| Data listing |
────

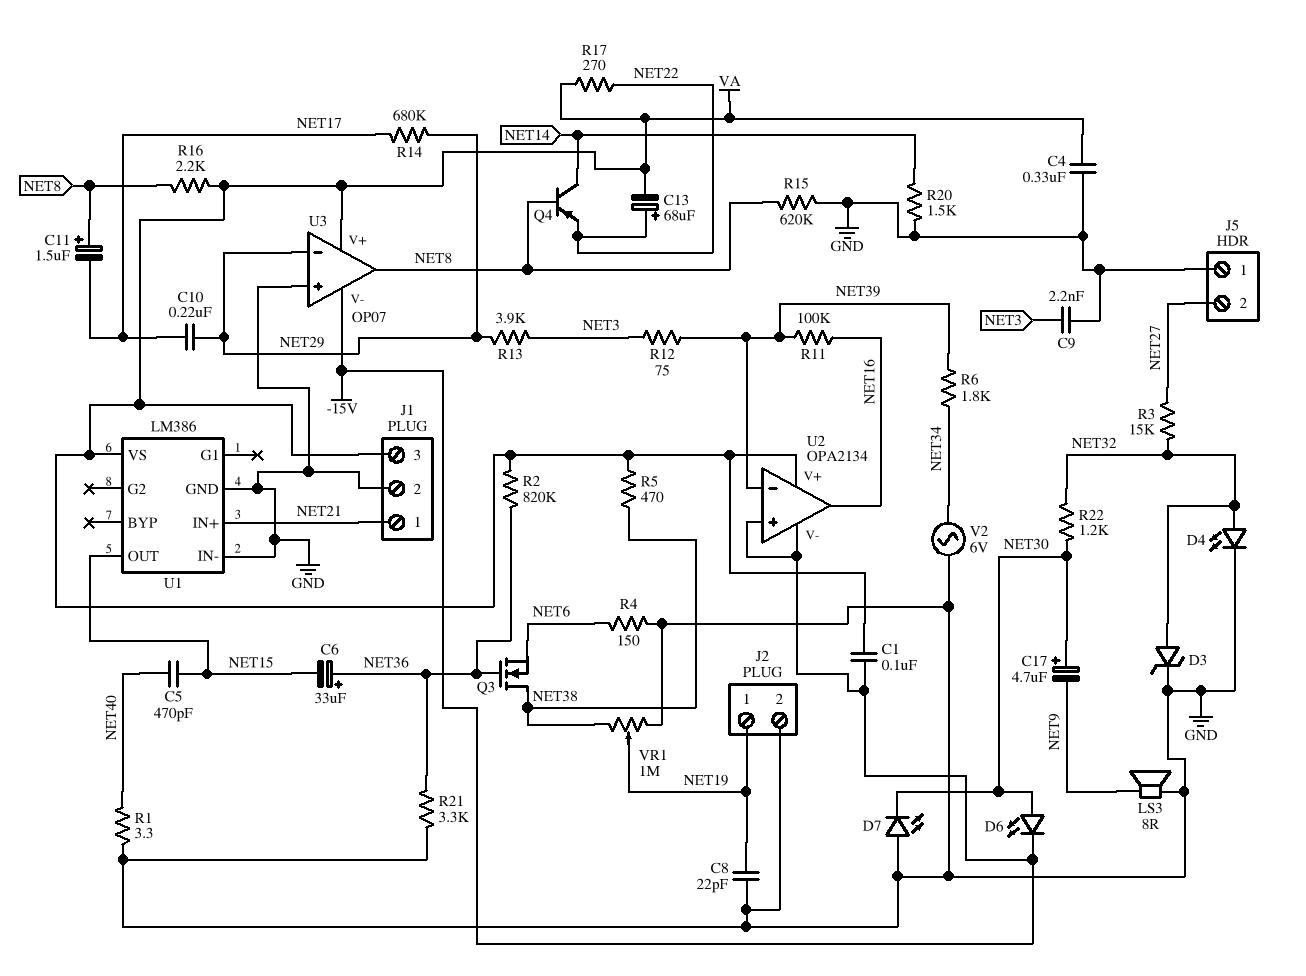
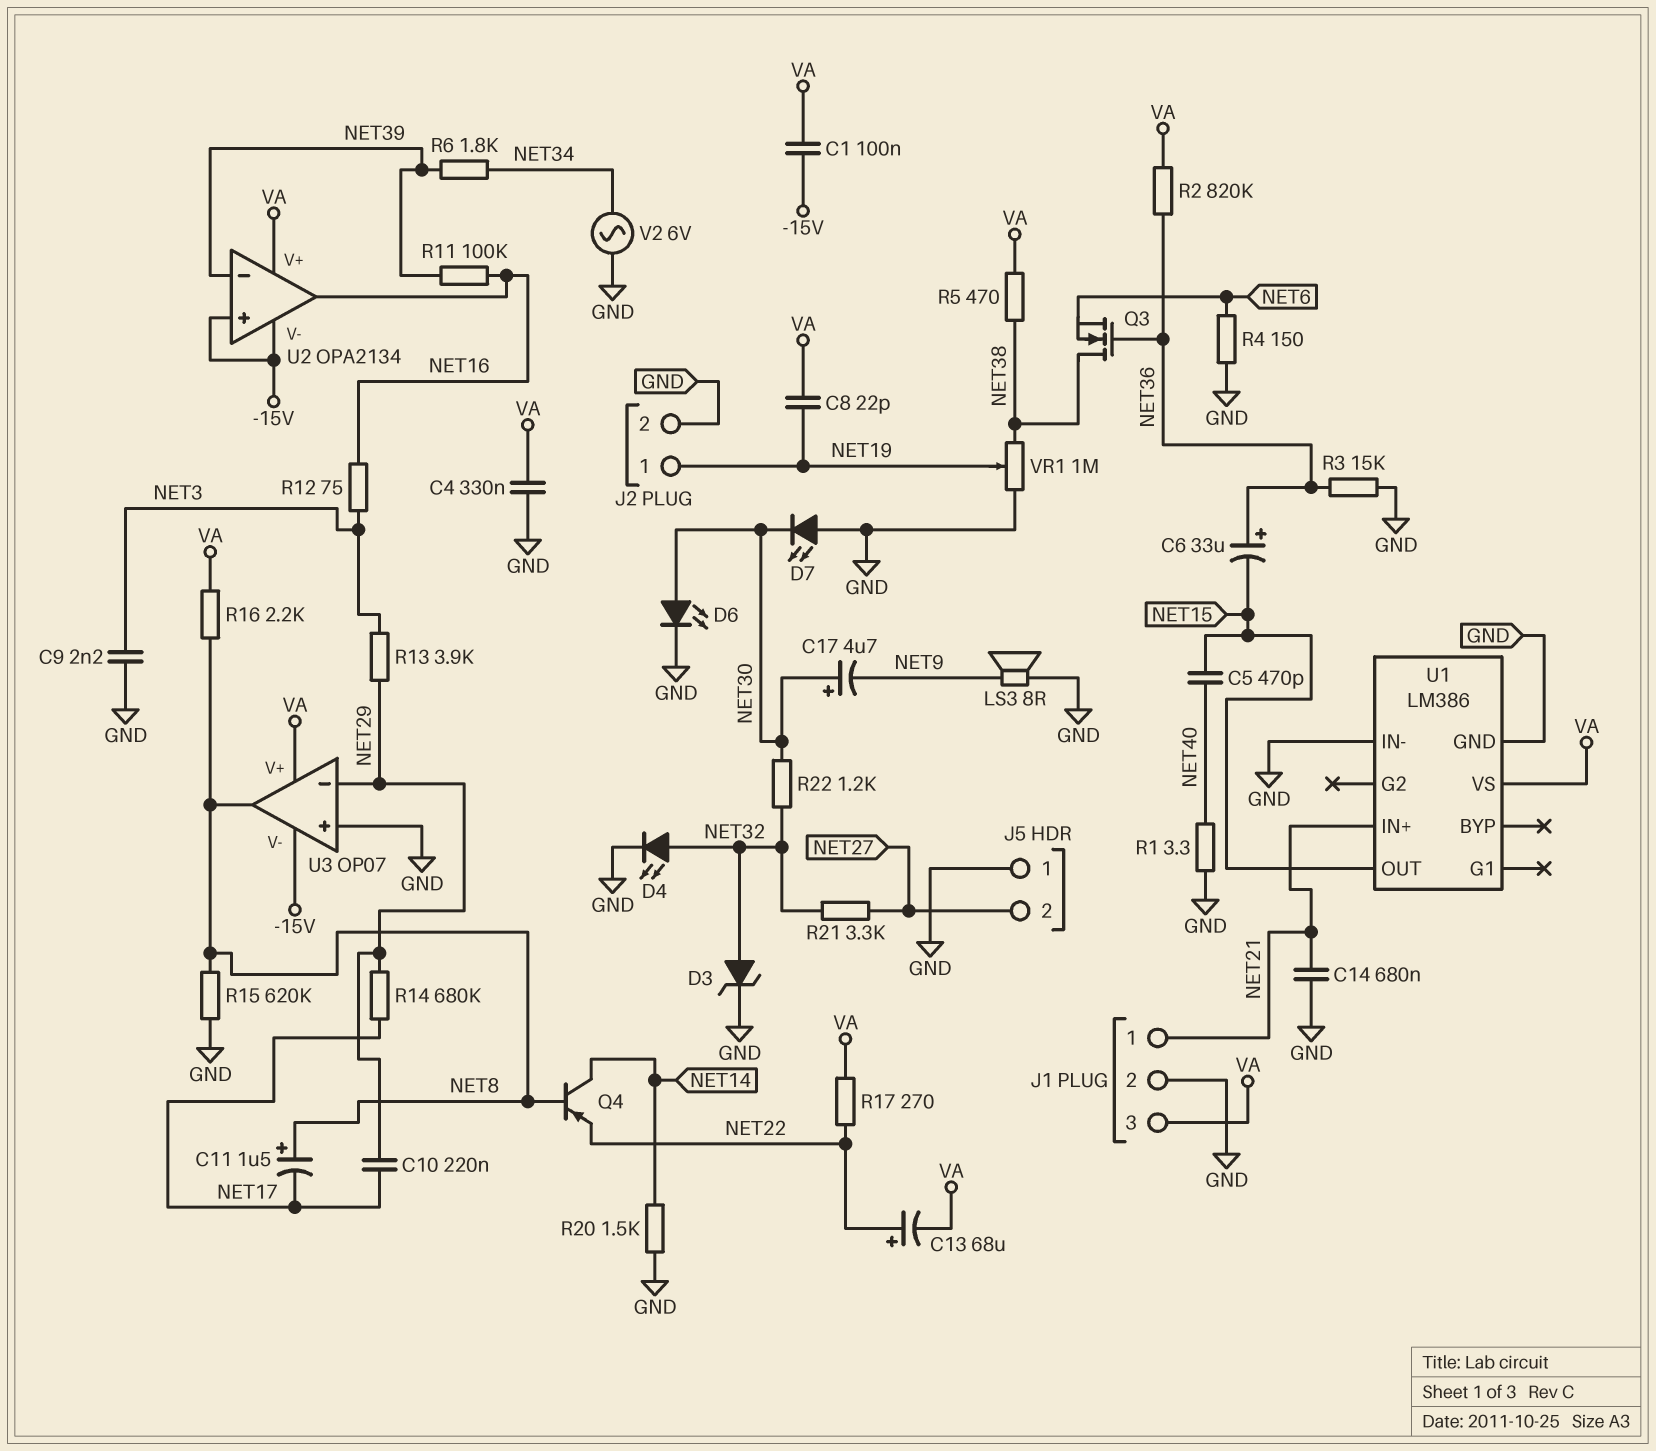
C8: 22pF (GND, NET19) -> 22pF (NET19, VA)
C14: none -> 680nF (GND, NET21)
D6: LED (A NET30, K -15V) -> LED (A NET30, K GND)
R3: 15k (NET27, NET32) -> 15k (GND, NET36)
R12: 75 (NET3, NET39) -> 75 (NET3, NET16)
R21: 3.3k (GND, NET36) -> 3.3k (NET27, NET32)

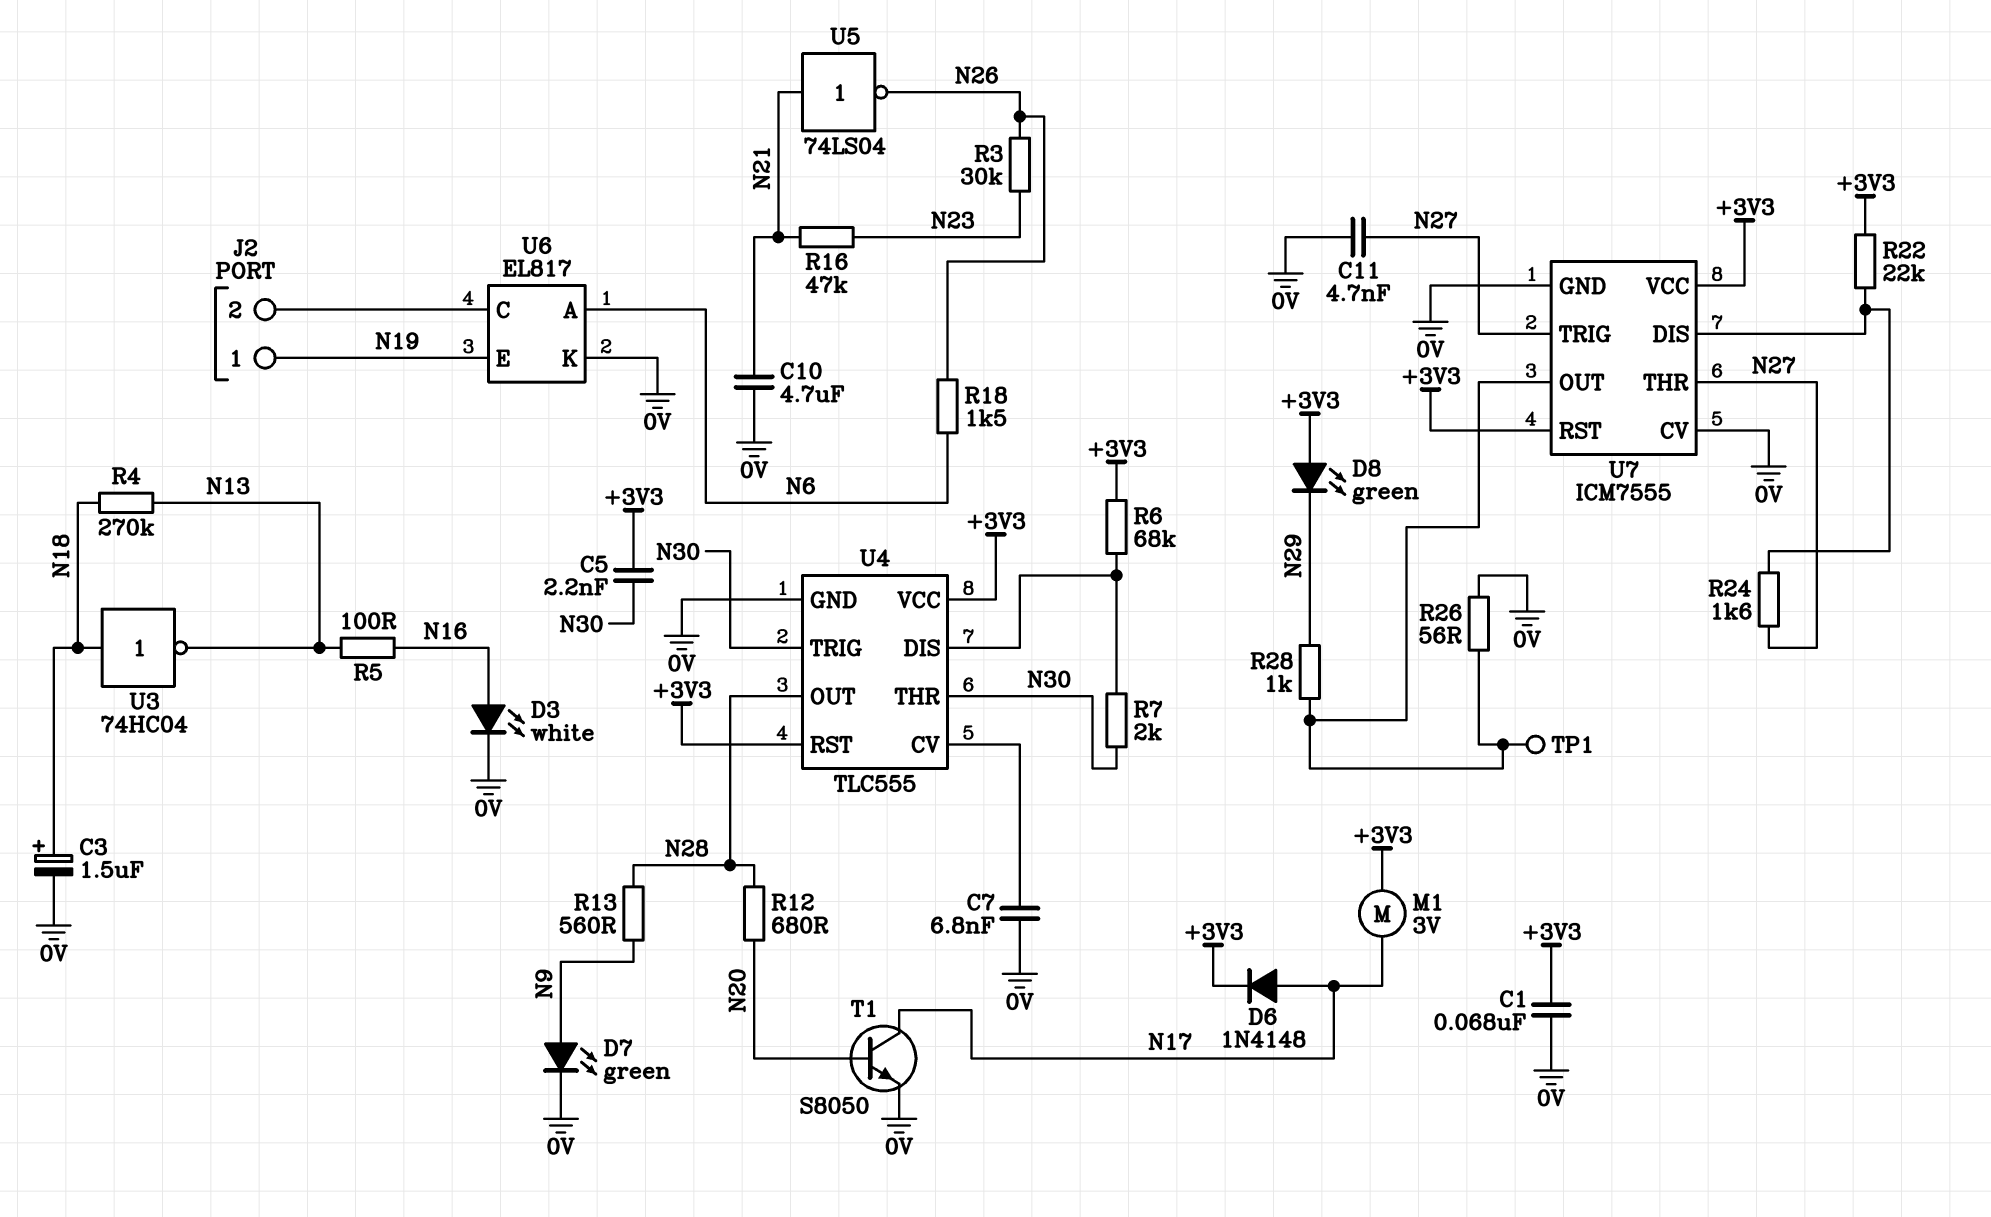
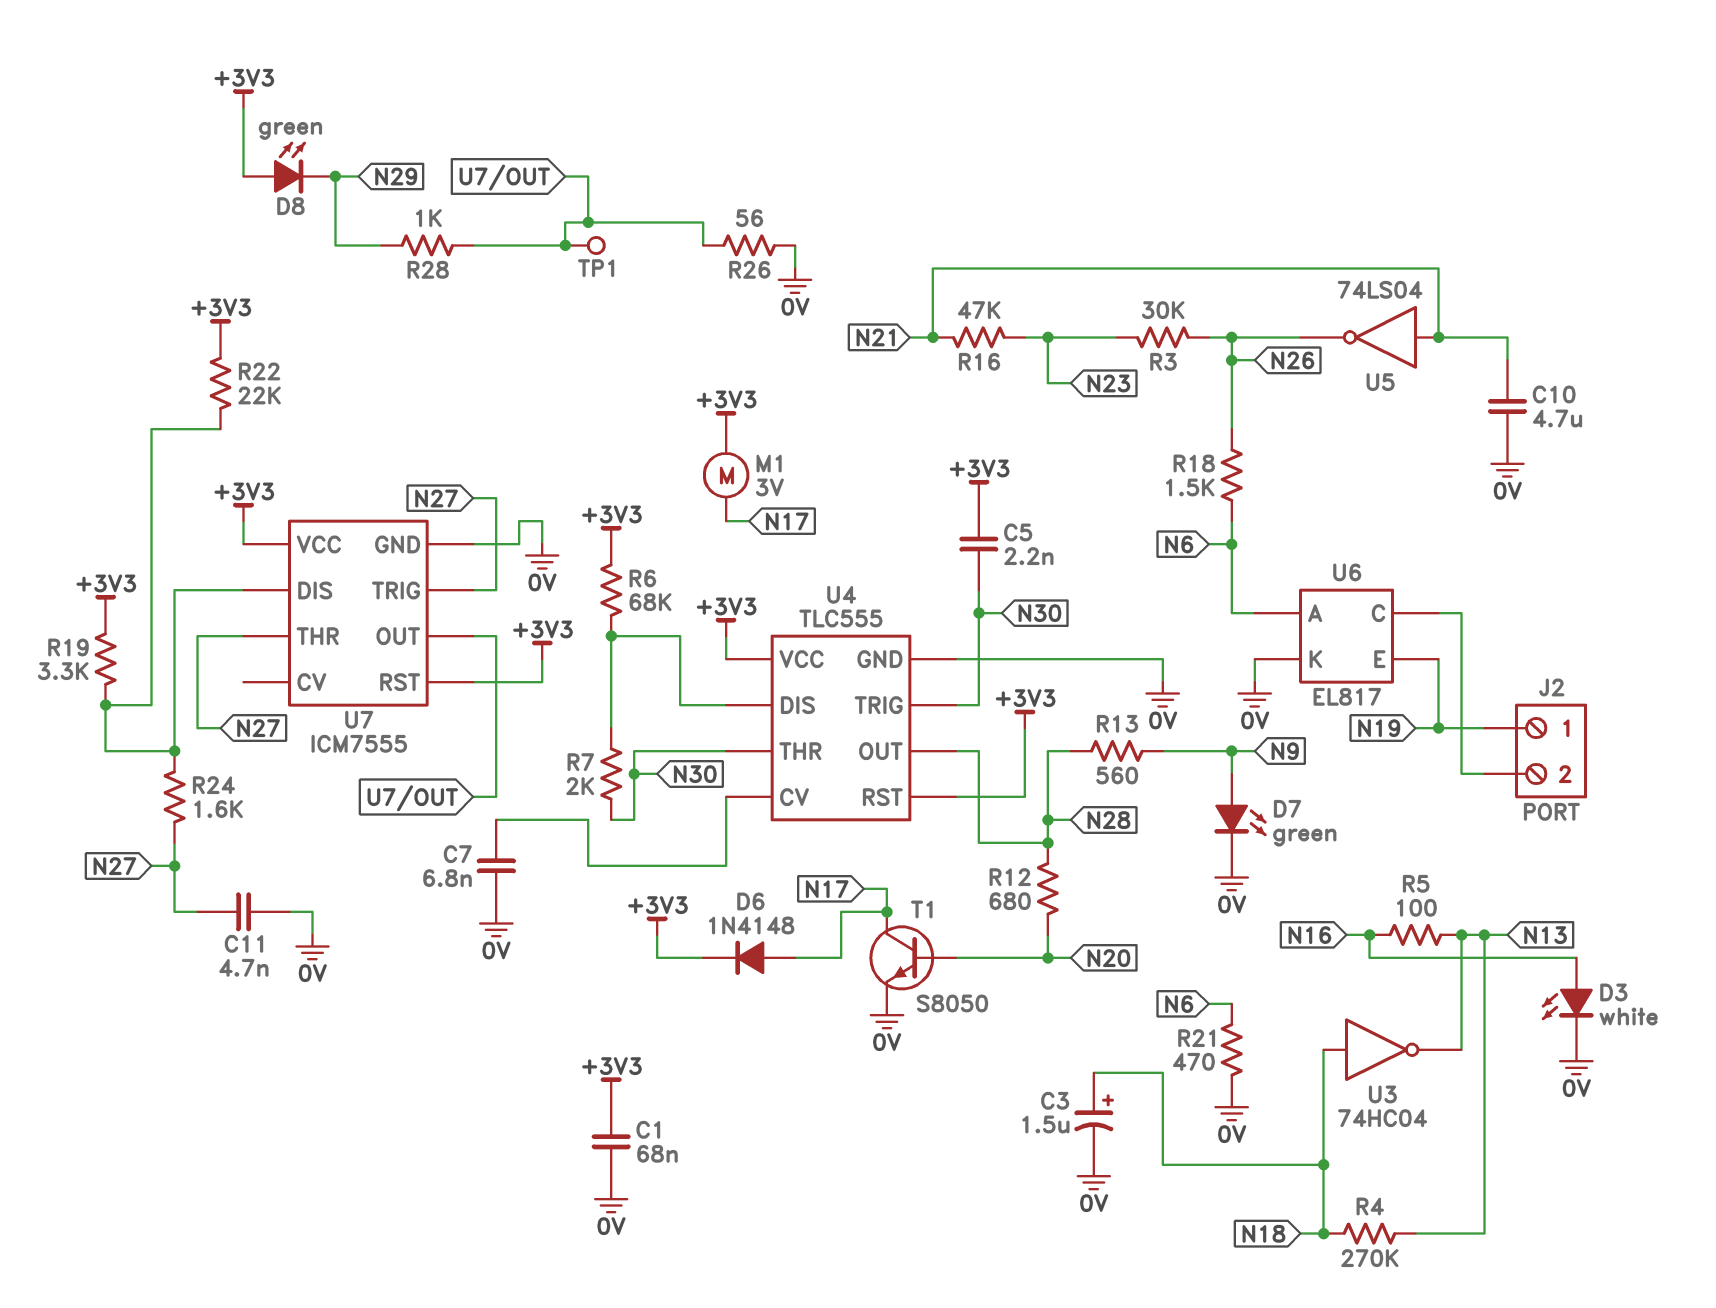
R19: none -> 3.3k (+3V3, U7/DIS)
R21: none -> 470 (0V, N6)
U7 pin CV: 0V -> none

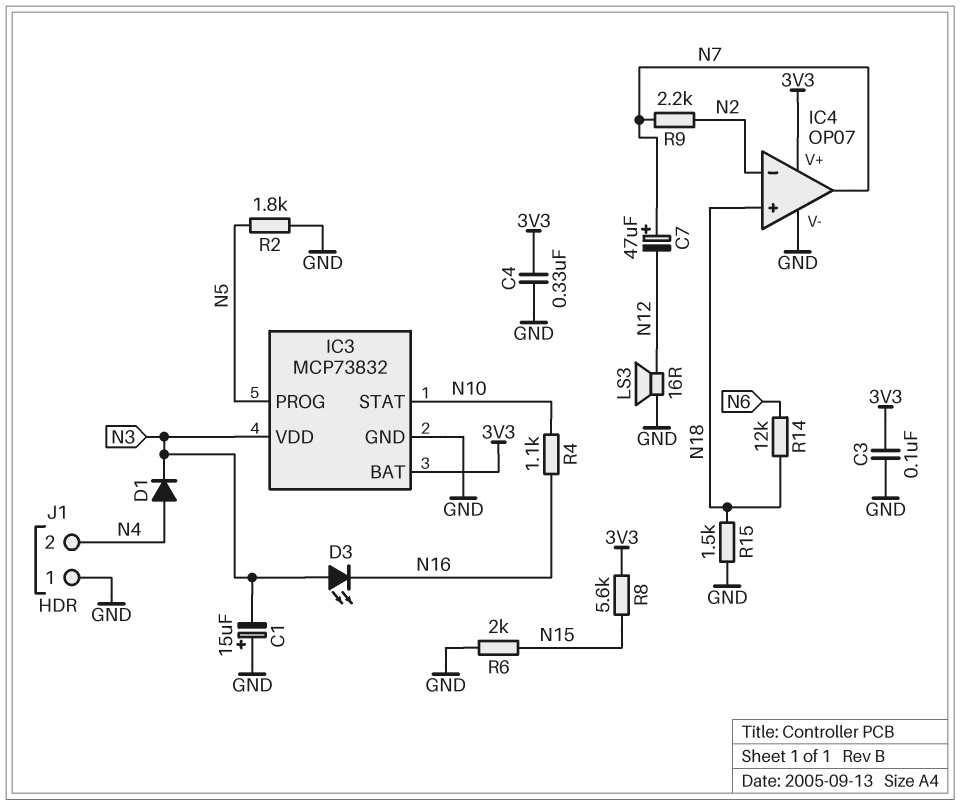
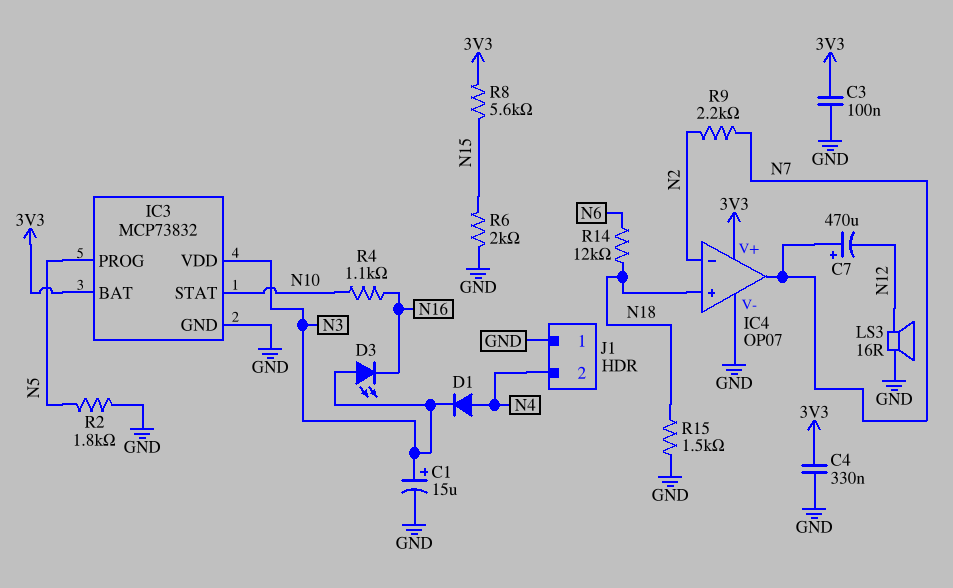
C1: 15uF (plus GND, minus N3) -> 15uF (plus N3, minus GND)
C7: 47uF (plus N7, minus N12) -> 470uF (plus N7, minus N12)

────

| What is required |
Copy each line of the listing that holds the word "plus".

| Task answer |
C1: 15uF (plus GND, minus N3) -> 15uF (plus N3, minus GND)
C7: 47uF (plus N7, minus N12) -> 470uF (plus N7, minus N12)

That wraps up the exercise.